#### INSTRUCTIONS FOR THE TASK
Both the line with "blue eraser: 0 -> 4" and the line with "pink box: 4 -> 3" in the records below must appear in the output, along with every line between them, exactly and with nothing added.

Start of EXERCISE DATA

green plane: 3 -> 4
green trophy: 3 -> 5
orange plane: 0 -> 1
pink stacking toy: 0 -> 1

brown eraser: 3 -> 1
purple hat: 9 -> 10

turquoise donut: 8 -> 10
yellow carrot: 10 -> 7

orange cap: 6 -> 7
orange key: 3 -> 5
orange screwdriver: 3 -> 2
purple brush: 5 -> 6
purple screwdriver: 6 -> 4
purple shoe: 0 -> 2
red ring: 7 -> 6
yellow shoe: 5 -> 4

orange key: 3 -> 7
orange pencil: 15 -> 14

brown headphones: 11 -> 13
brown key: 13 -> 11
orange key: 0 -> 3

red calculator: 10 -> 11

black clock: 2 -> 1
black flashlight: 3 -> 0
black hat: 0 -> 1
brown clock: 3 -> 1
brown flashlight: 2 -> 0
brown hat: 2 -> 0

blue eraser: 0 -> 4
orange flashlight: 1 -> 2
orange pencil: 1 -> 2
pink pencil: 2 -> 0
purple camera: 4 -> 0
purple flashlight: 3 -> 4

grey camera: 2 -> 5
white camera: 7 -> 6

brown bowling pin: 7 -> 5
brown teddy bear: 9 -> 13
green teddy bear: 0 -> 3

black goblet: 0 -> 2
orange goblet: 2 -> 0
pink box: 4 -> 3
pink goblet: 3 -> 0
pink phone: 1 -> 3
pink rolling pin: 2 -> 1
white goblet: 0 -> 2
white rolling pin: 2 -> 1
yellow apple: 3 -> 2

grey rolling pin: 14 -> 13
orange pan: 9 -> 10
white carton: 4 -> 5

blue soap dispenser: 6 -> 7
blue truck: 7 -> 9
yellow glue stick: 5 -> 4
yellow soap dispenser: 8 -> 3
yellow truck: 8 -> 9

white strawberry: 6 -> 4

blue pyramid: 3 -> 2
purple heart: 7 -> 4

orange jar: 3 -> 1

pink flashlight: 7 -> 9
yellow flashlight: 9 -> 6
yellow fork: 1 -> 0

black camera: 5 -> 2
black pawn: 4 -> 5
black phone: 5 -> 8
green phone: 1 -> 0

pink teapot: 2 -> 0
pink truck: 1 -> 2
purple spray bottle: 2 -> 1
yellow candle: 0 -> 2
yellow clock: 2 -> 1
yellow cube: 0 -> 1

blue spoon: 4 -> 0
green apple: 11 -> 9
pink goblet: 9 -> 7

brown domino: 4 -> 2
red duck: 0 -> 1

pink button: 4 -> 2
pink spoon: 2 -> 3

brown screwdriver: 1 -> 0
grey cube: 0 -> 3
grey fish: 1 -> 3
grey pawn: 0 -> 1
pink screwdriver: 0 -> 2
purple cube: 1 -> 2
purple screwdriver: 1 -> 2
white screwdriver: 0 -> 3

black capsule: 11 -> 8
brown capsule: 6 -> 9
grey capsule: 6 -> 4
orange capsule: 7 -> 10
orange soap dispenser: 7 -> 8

End of EXERCISE DATA

#### ANSWER AREA
blue eraser: 0 -> 4
orange flashlight: 1 -> 2
orange pencil: 1 -> 2
pink pencil: 2 -> 0
purple camera: 4 -> 0
purple flashlight: 3 -> 4

grey camera: 2 -> 5
white camera: 7 -> 6

brown bowling pin: 7 -> 5
brown teddy bear: 9 -> 13
green teddy bear: 0 -> 3

black goblet: 0 -> 2
orange goblet: 2 -> 0
pink box: 4 -> 3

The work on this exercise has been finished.